▶ [Work request]:
Look through the data below for the line with "U27: NOR CD4001", and transcribe it exactly together with each line after it up to and including the line with "R10: 680k (BUF, FB2) -> none". Give nothing else.

Data extracts Start Marker

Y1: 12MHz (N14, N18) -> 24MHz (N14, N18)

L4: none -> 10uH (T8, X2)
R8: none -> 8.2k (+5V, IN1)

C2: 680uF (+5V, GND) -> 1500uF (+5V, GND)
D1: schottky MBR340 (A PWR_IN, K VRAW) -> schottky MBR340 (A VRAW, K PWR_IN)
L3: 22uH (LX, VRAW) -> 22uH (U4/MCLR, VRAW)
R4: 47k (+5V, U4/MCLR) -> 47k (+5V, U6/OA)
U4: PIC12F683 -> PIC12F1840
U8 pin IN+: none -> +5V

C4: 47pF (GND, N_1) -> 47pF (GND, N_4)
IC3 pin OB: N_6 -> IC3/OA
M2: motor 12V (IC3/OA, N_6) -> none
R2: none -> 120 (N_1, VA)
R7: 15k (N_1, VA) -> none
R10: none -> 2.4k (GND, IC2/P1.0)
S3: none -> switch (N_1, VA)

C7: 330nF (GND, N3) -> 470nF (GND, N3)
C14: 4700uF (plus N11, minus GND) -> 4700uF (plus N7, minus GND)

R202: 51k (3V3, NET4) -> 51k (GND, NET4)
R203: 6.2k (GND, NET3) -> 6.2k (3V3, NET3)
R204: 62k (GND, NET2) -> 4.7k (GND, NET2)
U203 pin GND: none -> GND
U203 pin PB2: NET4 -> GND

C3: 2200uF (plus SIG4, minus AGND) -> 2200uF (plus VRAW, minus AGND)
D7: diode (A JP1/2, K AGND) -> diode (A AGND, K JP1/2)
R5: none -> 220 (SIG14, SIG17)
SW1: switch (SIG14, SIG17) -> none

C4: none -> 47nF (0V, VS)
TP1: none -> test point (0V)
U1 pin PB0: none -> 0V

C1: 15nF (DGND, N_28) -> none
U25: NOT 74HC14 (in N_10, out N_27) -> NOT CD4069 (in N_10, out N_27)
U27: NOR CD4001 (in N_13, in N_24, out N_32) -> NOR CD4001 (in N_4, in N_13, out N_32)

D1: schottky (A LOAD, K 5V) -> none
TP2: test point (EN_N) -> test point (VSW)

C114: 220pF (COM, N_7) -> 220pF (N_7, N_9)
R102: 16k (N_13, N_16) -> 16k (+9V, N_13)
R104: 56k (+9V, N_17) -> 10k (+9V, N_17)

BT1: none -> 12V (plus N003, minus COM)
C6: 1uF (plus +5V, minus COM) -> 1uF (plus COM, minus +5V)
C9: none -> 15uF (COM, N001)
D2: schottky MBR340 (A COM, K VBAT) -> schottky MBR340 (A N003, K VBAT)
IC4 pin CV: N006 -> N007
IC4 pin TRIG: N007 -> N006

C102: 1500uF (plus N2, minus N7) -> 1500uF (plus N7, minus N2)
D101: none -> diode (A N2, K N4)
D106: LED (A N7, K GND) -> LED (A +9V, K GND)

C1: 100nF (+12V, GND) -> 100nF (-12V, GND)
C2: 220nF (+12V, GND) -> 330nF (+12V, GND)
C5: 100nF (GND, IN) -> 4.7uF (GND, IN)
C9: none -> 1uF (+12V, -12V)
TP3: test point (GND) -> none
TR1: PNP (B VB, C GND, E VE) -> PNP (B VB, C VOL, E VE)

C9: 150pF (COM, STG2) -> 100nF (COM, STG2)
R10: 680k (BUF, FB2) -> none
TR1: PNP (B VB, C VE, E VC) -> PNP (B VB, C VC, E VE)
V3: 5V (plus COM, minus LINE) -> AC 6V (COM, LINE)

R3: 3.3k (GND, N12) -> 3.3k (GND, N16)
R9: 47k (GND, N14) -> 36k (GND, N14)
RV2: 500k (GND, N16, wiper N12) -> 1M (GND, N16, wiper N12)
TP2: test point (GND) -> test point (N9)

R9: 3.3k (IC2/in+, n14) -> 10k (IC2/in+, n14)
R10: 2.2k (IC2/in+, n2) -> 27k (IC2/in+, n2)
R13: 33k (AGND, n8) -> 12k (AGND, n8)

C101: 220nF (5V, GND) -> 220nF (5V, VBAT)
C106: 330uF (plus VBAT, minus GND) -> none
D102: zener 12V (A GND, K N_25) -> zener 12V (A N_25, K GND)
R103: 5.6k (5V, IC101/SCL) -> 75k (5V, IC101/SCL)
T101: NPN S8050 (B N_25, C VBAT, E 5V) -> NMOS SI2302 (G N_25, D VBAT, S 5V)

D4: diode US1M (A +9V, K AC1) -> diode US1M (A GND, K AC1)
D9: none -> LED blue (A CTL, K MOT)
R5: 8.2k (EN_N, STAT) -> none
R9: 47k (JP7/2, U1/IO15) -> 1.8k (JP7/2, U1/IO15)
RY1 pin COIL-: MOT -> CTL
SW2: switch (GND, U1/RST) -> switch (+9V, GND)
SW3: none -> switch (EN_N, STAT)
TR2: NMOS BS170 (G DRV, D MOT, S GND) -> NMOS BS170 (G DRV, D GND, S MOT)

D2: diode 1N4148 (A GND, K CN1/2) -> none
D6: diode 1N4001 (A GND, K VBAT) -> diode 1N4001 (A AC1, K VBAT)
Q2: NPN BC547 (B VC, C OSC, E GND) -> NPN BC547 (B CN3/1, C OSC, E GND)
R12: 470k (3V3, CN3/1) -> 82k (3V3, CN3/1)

Data extracts End Marker

▶ [Exercise response]:
U27: NOR CD4001 (in N_13, in N_24, out N_32) -> NOR CD4001 (in N_4, in N_13, out N_32)

D1: schottky (A LOAD, K 5V) -> none
TP2: test point (EN_N) -> test point (VSW)

C114: 220pF (COM, N_7) -> 220pF (N_7, N_9)
R102: 16k (N_13, N_16) -> 16k (+9V, N_13)
R104: 56k (+9V, N_17) -> 10k (+9V, N_17)

BT1: none -> 12V (plus N003, minus COM)
C6: 1uF (plus +5V, minus COM) -> 1uF (plus COM, minus +5V)
C9: none -> 15uF (COM, N001)
D2: schottky MBR340 (A COM, K VBAT) -> schottky MBR340 (A N003, K VBAT)
IC4 pin CV: N006 -> N007
IC4 pin TRIG: N007 -> N006

C102: 1500uF (plus N2, minus N7) -> 1500uF (plus N7, minus N2)
D101: none -> diode (A N2, K N4)
D106: LED (A N7, K GND) -> LED (A +9V, K GND)

C1: 100nF (+12V, GND) -> 100nF (-12V, GND)
C2: 220nF (+12V, GND) -> 330nF (+12V, GND)
C5: 100nF (GND, IN) -> 4.7uF (GND, IN)
C9: none -> 1uF (+12V, -12V)
TP3: test point (GND) -> none
TR1: PNP (B VB, C GND, E VE) -> PNP (B VB, C VOL, E VE)

C9: 150pF (COM, STG2) -> 100nF (COM, STG2)
R10: 680k (BUF, FB2) -> none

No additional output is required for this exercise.